**Task instructions**
Whenever a line in the data holds the string "none", copy that line.

---------------

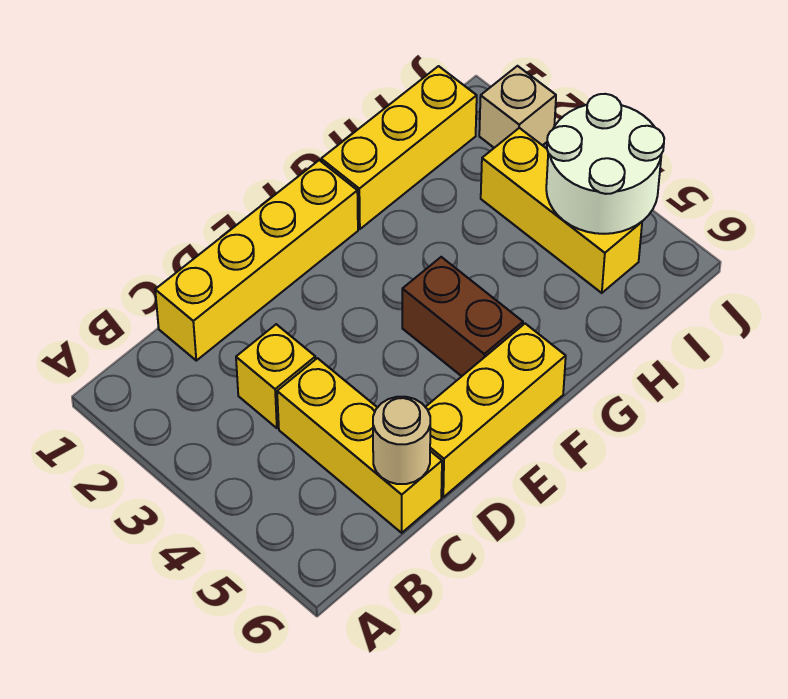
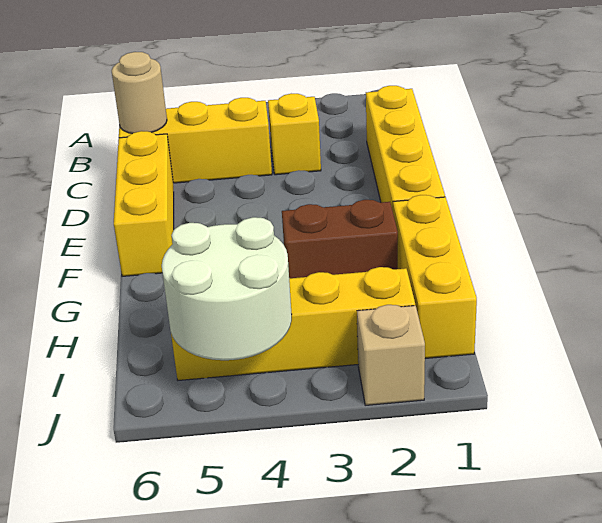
brown brick F4:F5 level 1 -> brown brick G2:G3 level 1
yellow brick I3:I5 level 1 -> yellow brick I2:I5 level 1

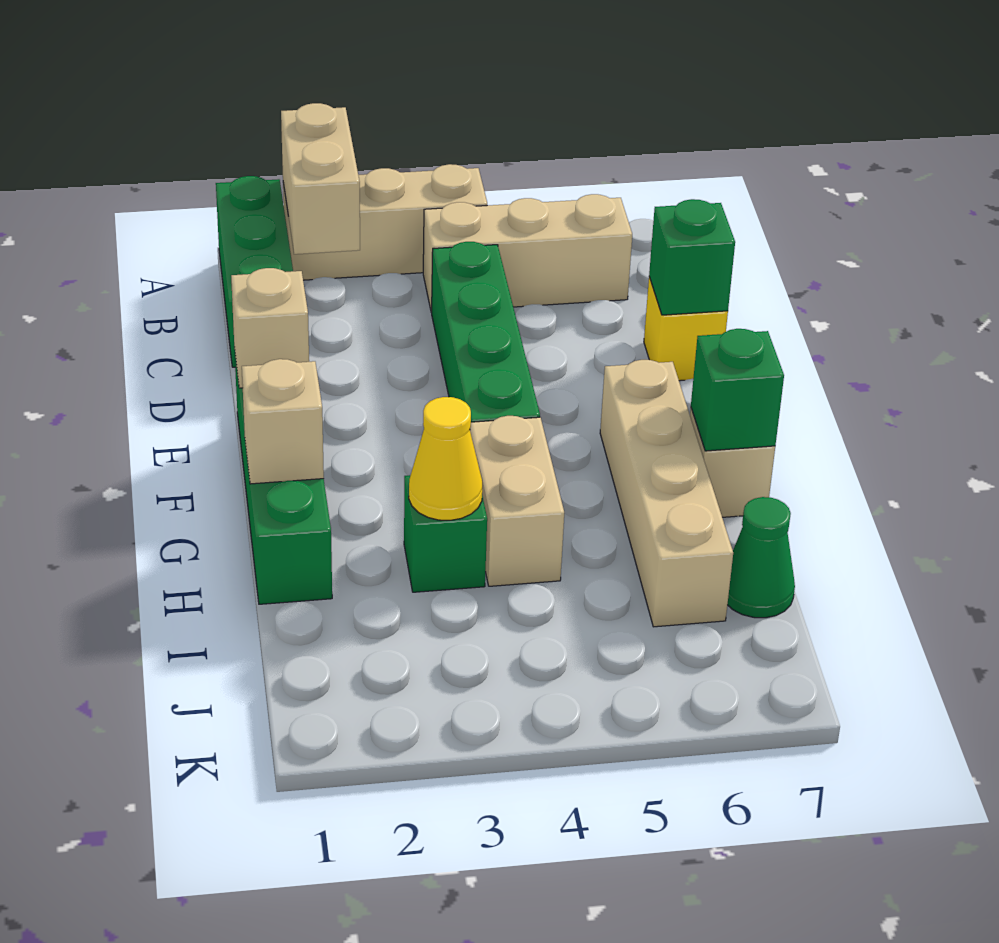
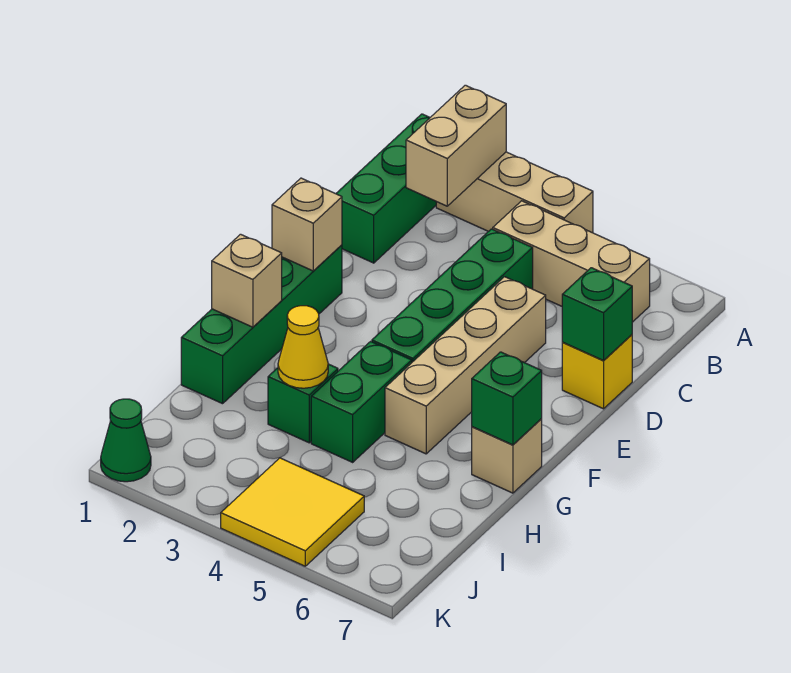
tan brick F6:I6 level 1 -> tan brick D5:G5 level 1
tan brick G4:H4 level 1 -> green brick G4:H4 level 1
green cone I7 level 1 -> green cone K1 level 1
none -> yellow tile J4:K5 level 1

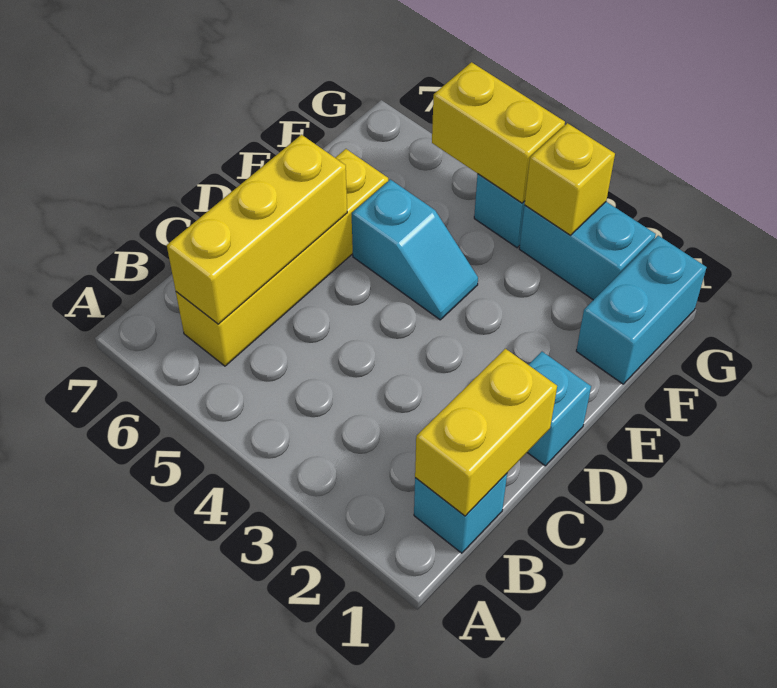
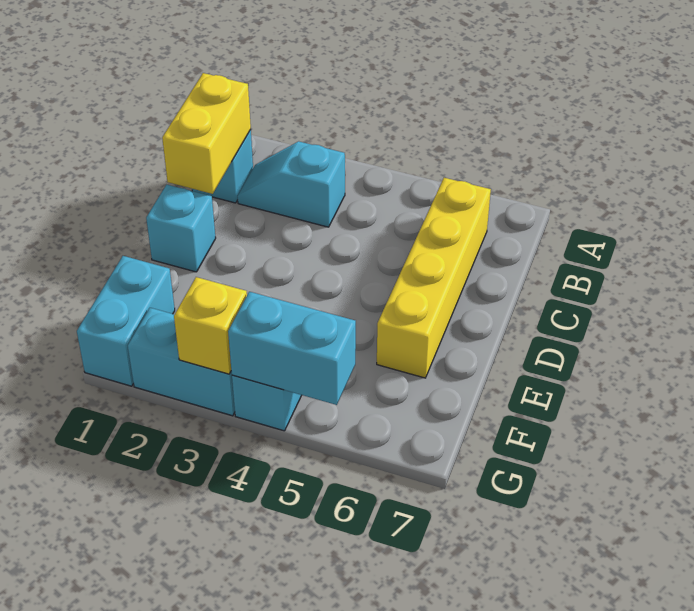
yellow brick B6:D6 level 2 -> none
cyan slope E4:E5 level 1 top 5 -> cyan slope B2:B3 level 1 top 3
yellow brick G4:G5 level 2 -> cyan brick G4:G5 level 2

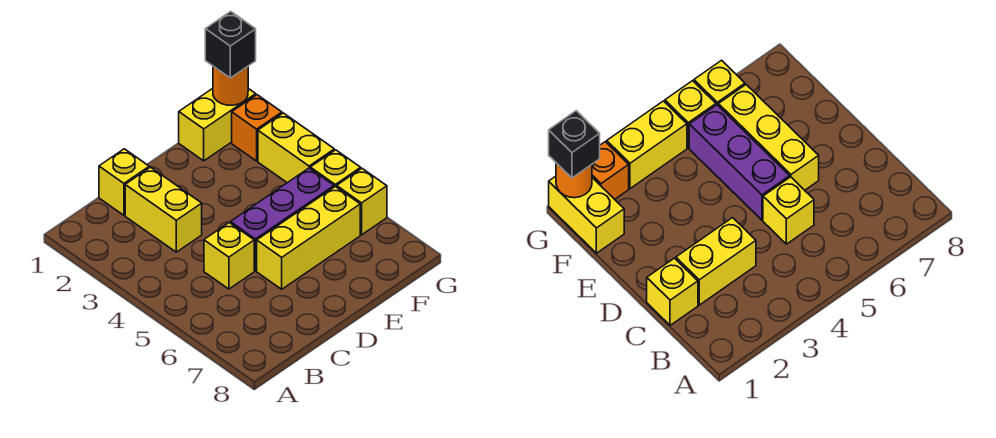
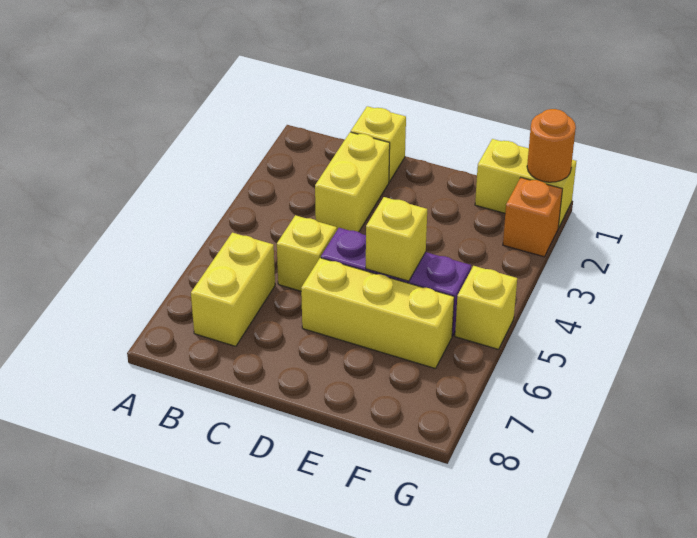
black brick G1 level 3 -> none
yellow brick G3:G4 level 1 -> yellow brick B6:B7 level 1
yellow brick G6 level 1 -> yellow brick E5 level 2

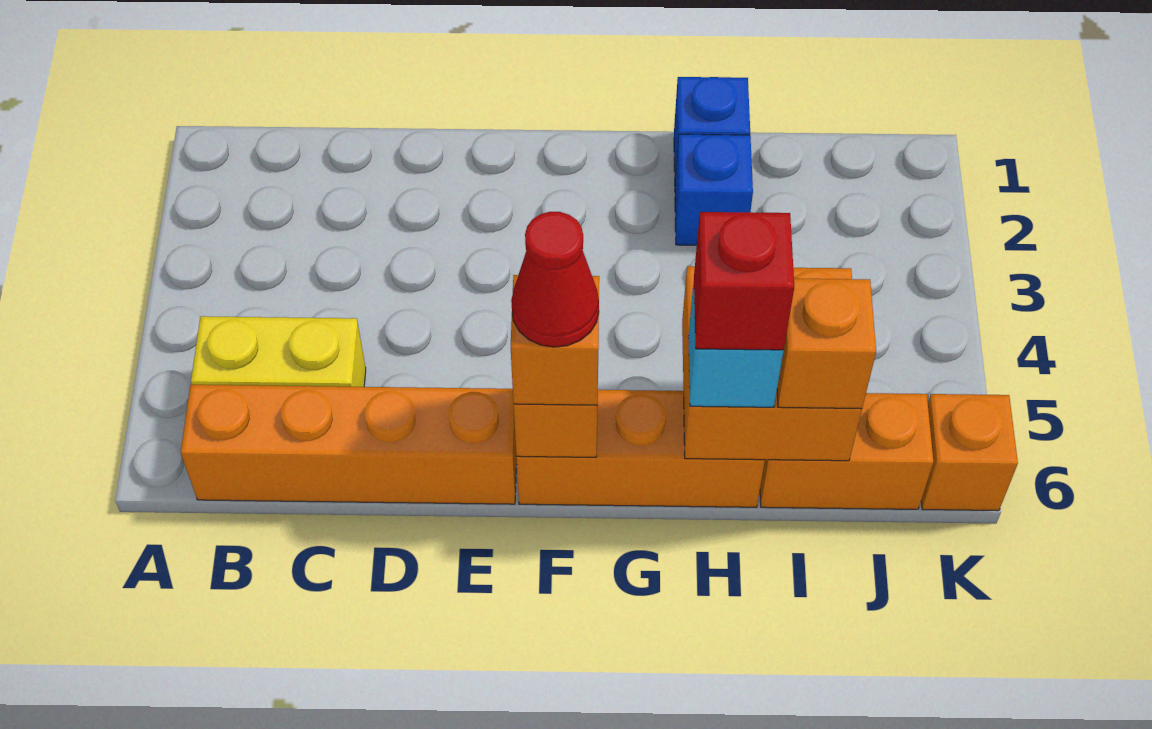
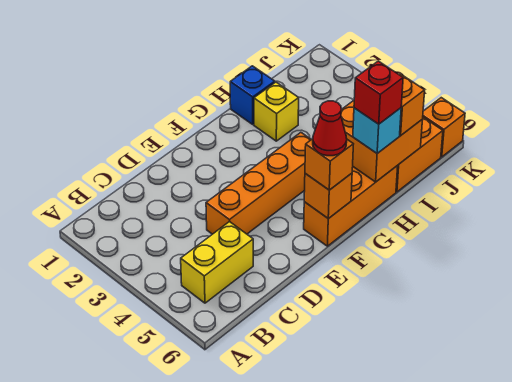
orange brick B6:E6 level 1 -> orange brick D4:G4 level 1
blue brick H2 level 1 -> yellow brick H2 level 1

---------------

**Solved problem**
none -> yellow tile J4:K5 level 1
yellow brick B6:D6 level 2 -> none
black brick G1 level 3 -> none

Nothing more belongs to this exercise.